Whenever a picture appears, leave it out while repeating all the other data exactly.

━━━━━ SOURCE MATERIAL ━━━━━

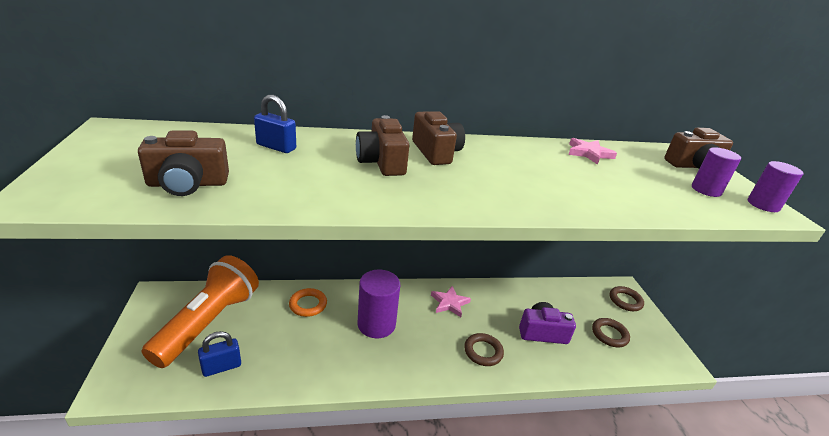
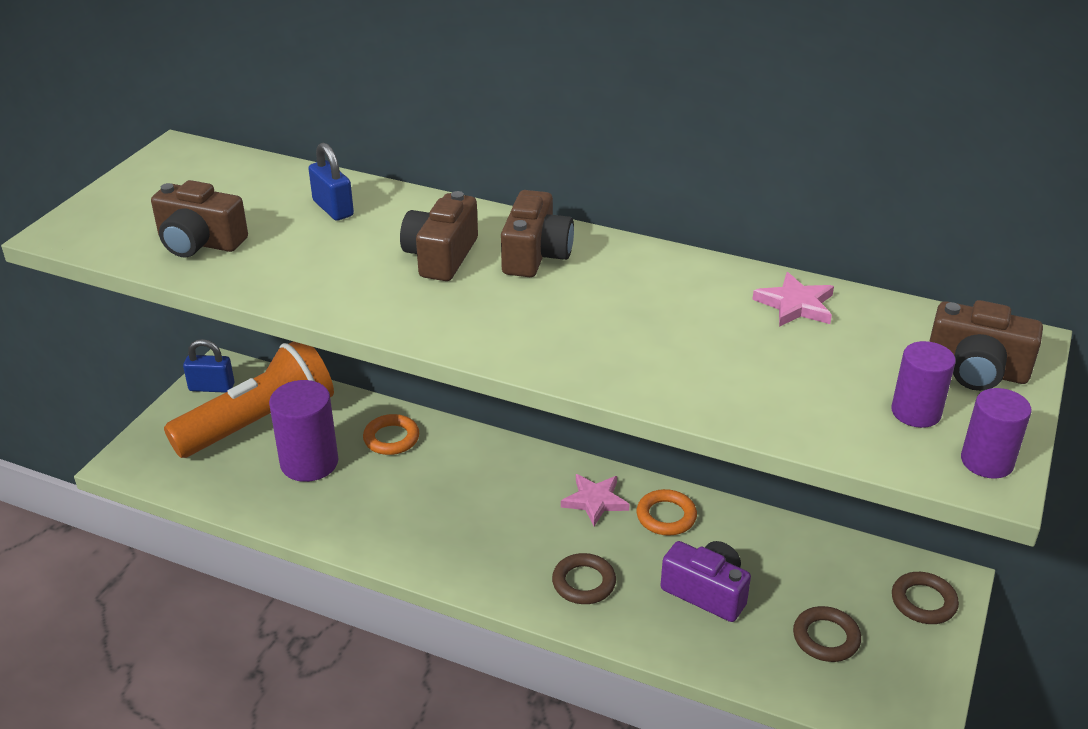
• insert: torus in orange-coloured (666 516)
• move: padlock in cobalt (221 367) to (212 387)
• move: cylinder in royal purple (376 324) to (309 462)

━━━━━

SOLVED PROBLEM:
• insert: torus in orange-coloured (666 516)
• move: padlock in cobalt (221 367) to (212 387)
• move: cylinder in royal purple (376 324) to (309 462)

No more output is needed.